:: How to complete this task ::
From the line containing "red cake [361,256,446,311]" down to the last line of the material below, copy each line exactly and leave out the rest.

:: Provided material ::
+ + + + +

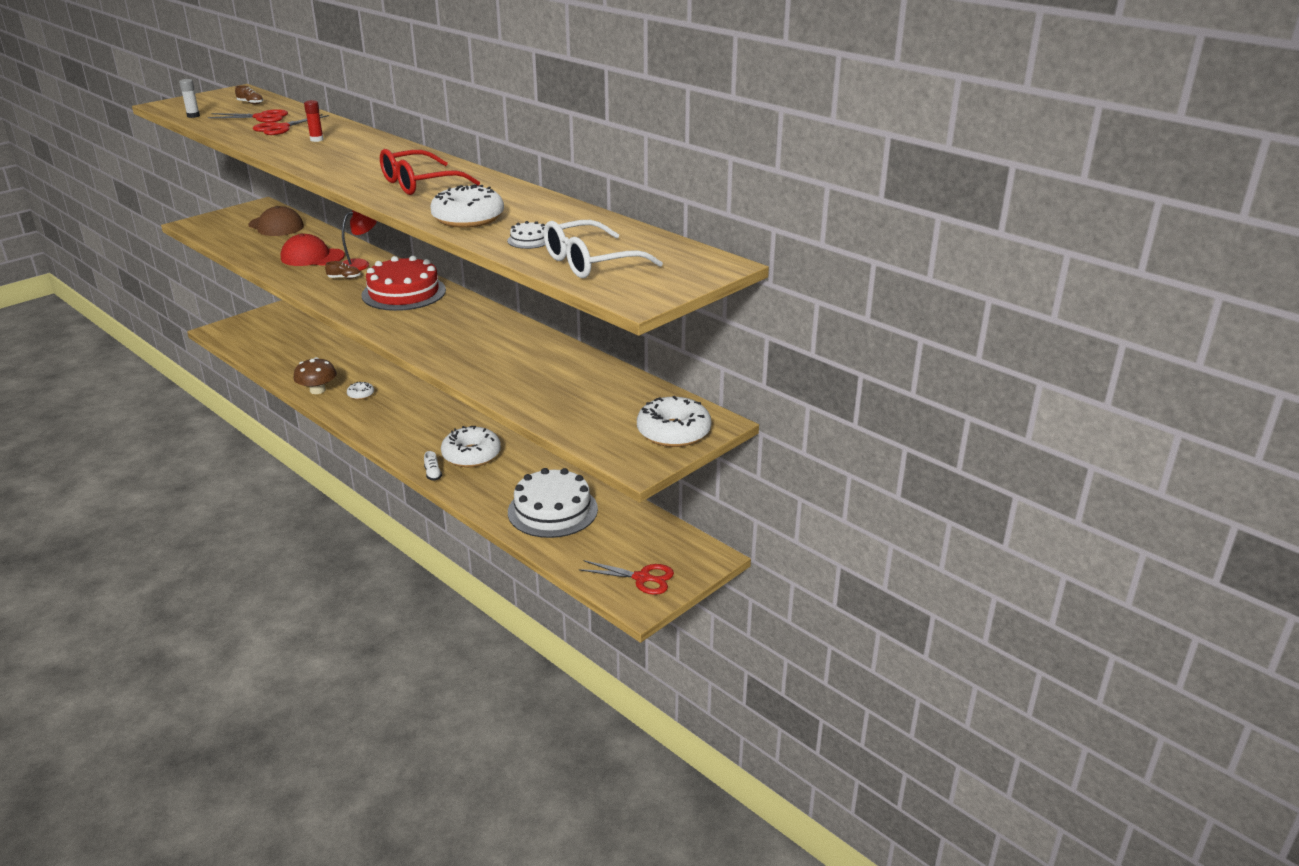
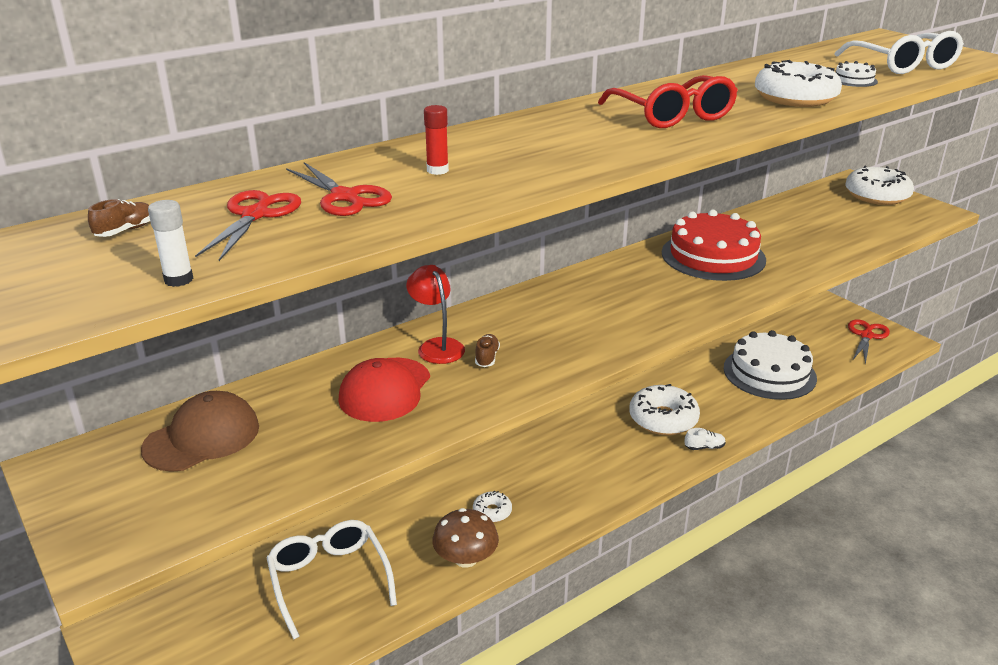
camera: 80 degrees left, 0 degrees up
red cake [361,256,446,311] -> red cake moved to [662,209,766,281]
none -> white glasses [267,520,397,640]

+ + + + +

:: Result of the task ::
red cake [361,256,446,311] -> red cake moved to [662,209,766,281]
none -> white glasses [267,520,397,640]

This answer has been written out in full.